§ **Exercise brief**:
Please write out the lines of the data exactly, beginning with the first and ending with the line containing "237, 93, 36."; leave the pictures behind.

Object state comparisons

'''

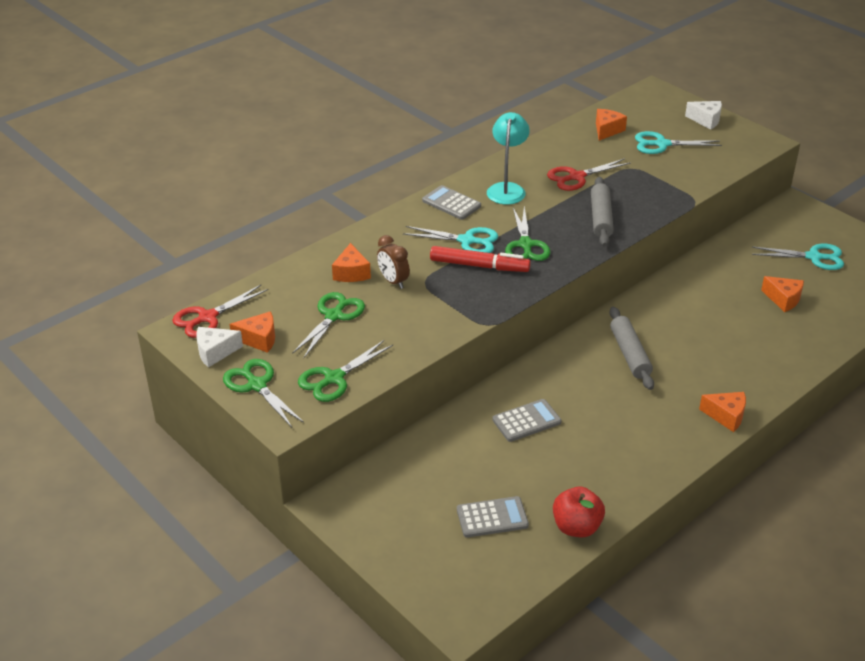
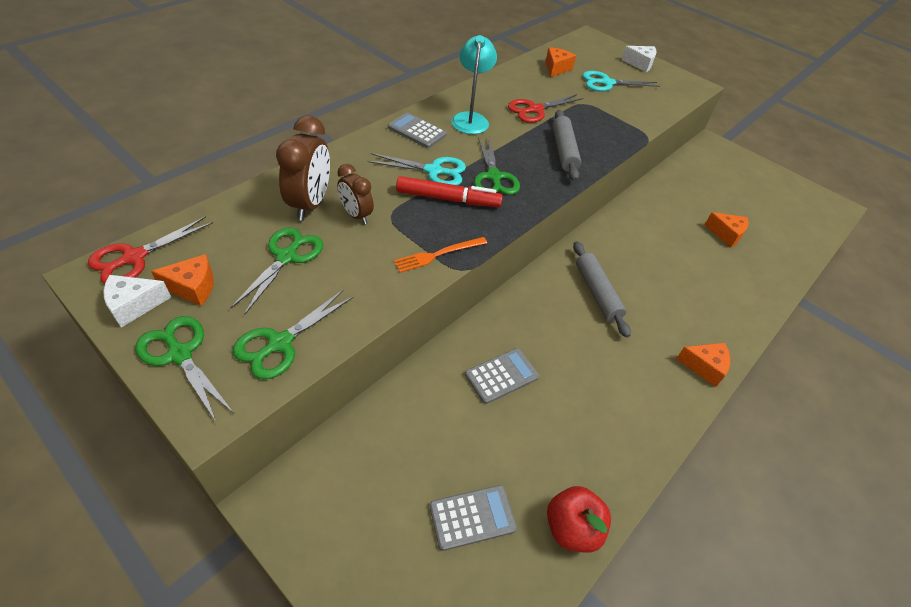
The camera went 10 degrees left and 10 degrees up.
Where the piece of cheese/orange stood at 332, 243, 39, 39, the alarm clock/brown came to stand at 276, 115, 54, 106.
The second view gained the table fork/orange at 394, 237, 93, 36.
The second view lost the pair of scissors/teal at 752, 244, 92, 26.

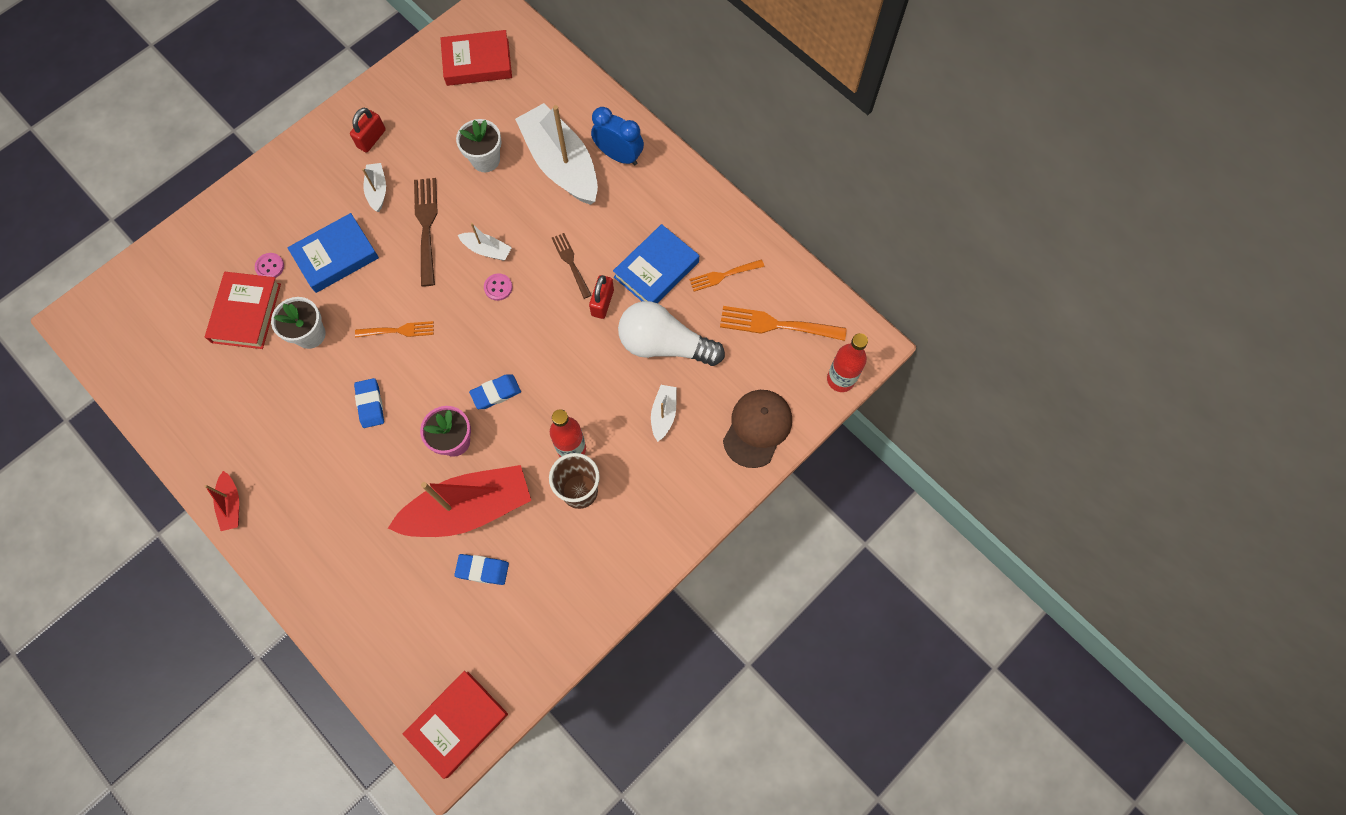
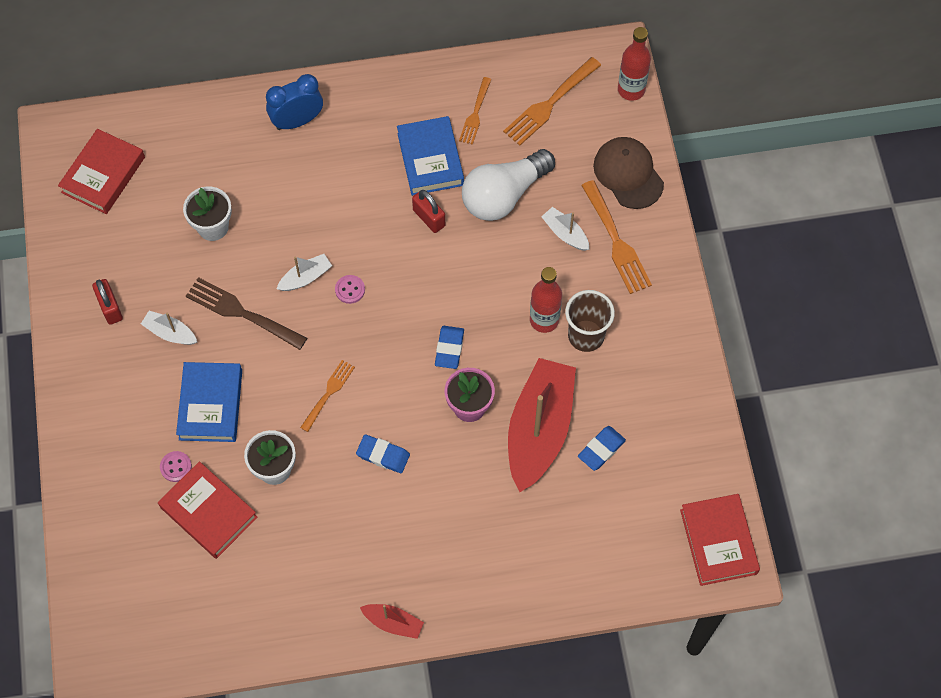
The camera went 55 degrees left and 5 degrees down.
The second view gained the table fork/orange at 581, 180, 71, 114.
The second view lost the sailboat/white at 515, 103, 83, 102.
The second view lost the table fork/brown at 552, 233, 39, 66.

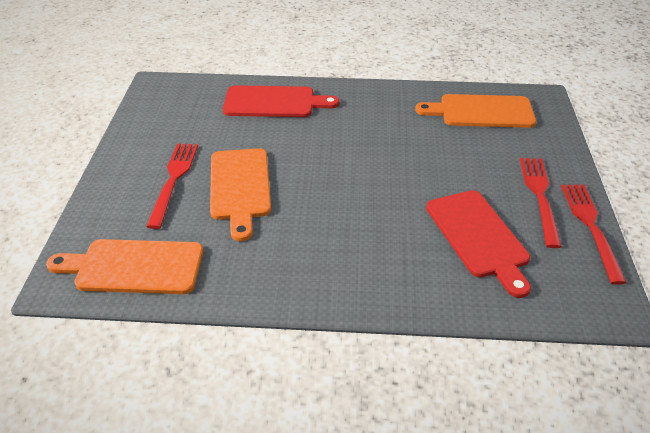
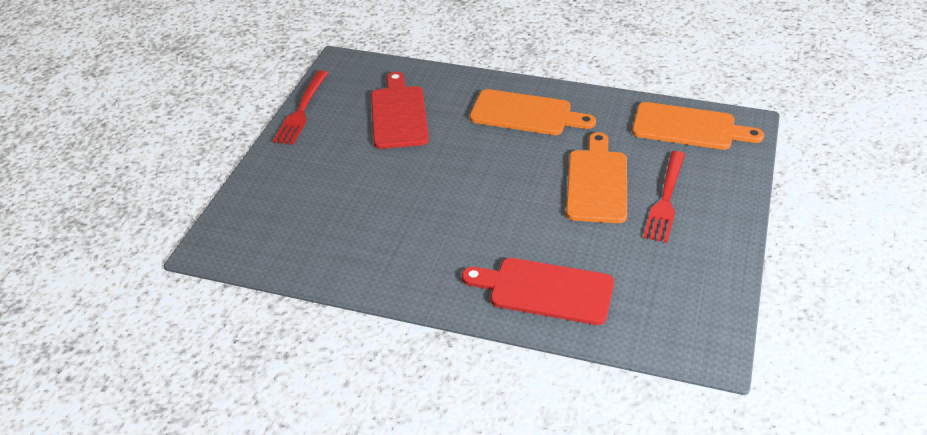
The camera went 165 degrees left and 0 degrees up.
The cutting board/orange ended up elsewhere, having gone from 415, 94, 121, 34 to 470, 89, 126, 46.
The second view lost the table fork/crimson at 520, 158, 42, 90.

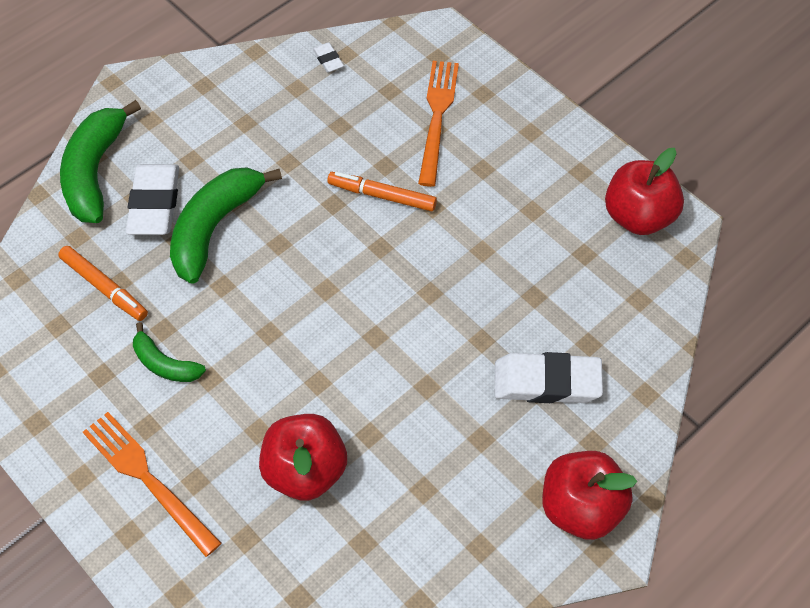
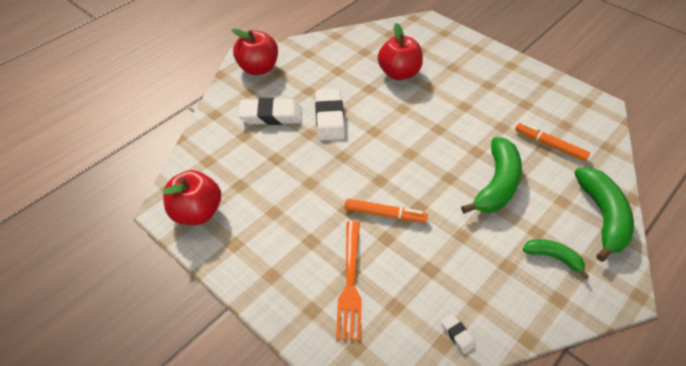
The camera went 175 degrees right and 10 degrees down.
The eraser/white ended up elsewhere, having gone from 126, 164, 53, 71 to 315, 89, 30, 52.
The banana/green ended up elsewhere, having gone from 133, 322, 73, 60 to 523, 239, 66, 40.
The second view lost the table fork/orange at 83, 412, 139, 145.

'''

§ **Answer to this task**:
The camera went 10 degrees left and 10 degrees up.
Where the piece of cheese/orange stood at 332, 243, 39, 39, the alarm clock/brown came to stand at 276, 115, 54, 106.
The second view gained the table fork/orange at 394, 237, 93, 36.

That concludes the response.